▸ **Instructions for the task**: Using the records below, reproduce exactly the lines from the one containing "purple spoon: 3 -> 2" through the end, and nothing more; skip the images.

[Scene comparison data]
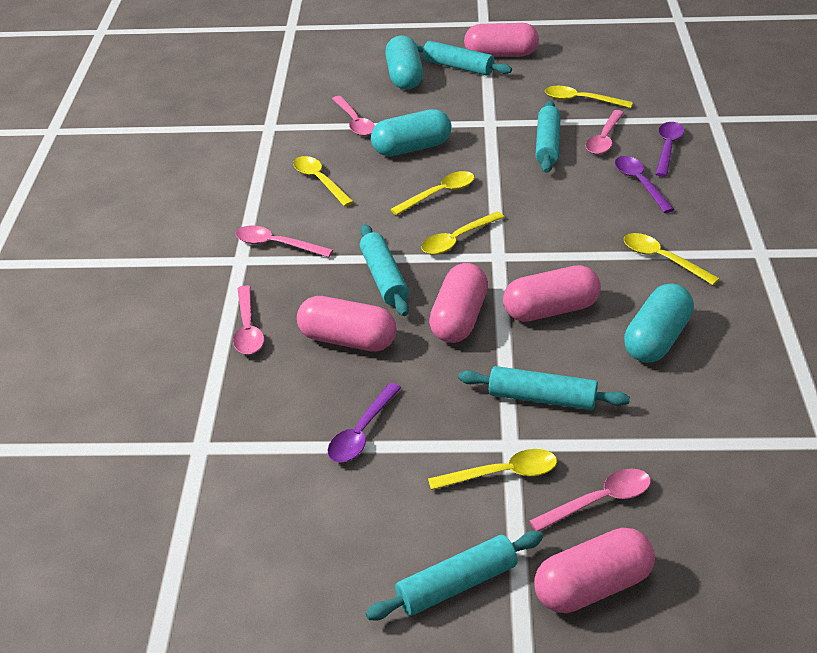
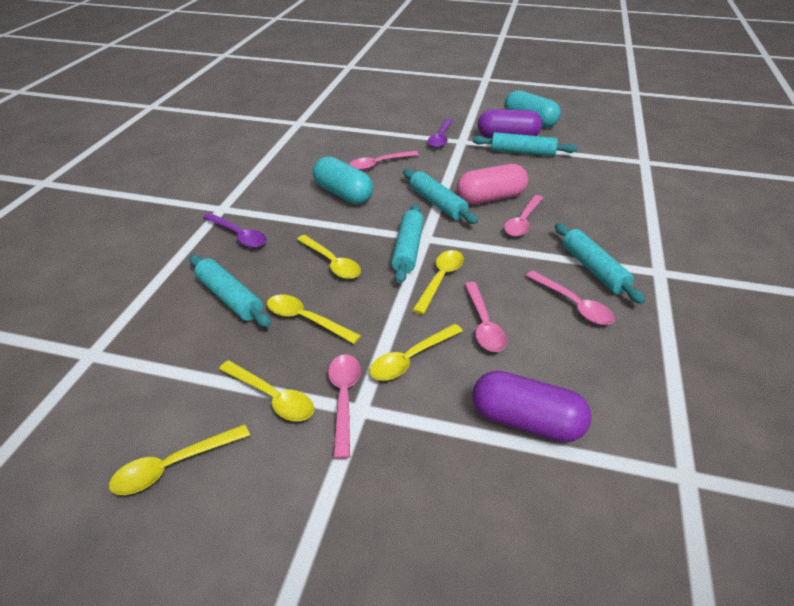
pink capsule: 5 -> 1
purple capsule: 0 -> 2
purple spoon: 3 -> 2
turquoise capsule: 3 -> 2

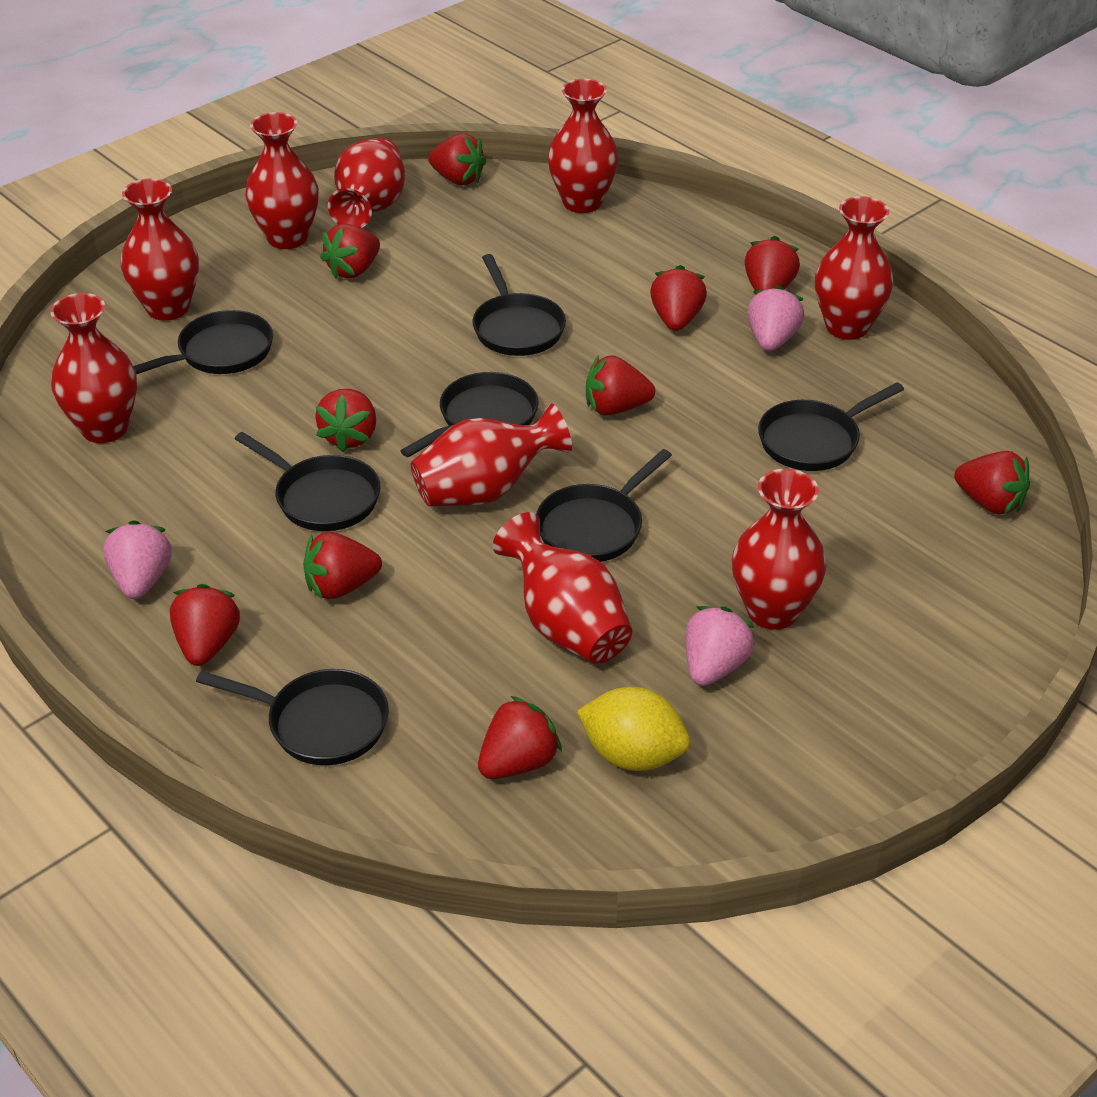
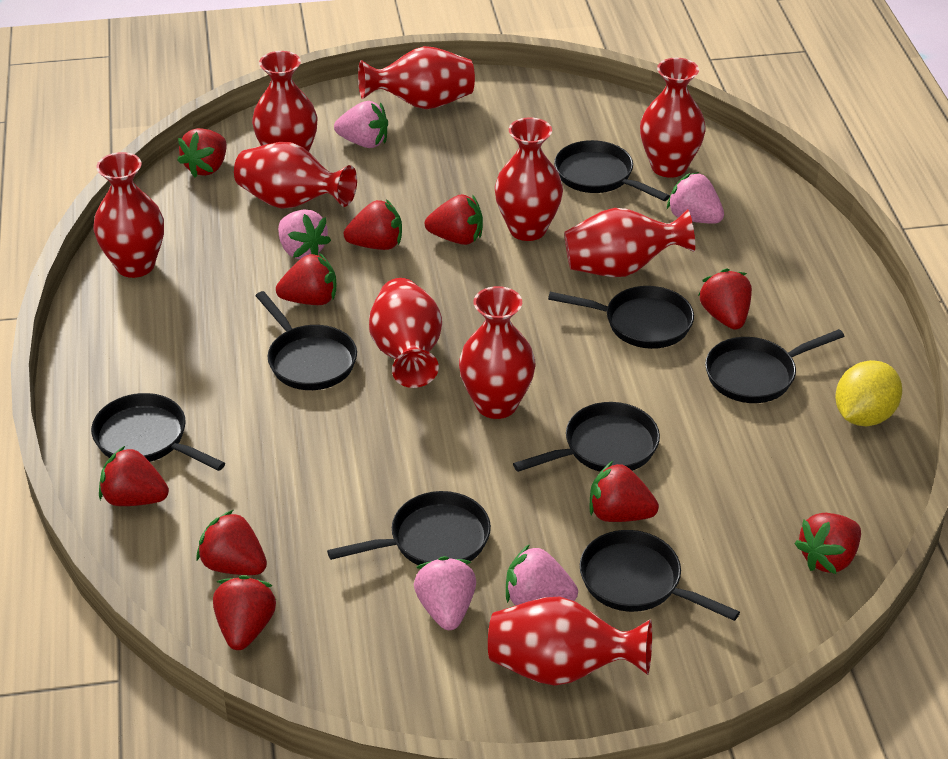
black pan: 7 -> 8
pink strawberry: 3 -> 5
red vase: 9 -> 10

▸ **Task solution**:
purple spoon: 3 -> 2
turquoise capsule: 3 -> 2

black pan: 7 -> 8
pink strawberry: 3 -> 5
red vase: 9 -> 10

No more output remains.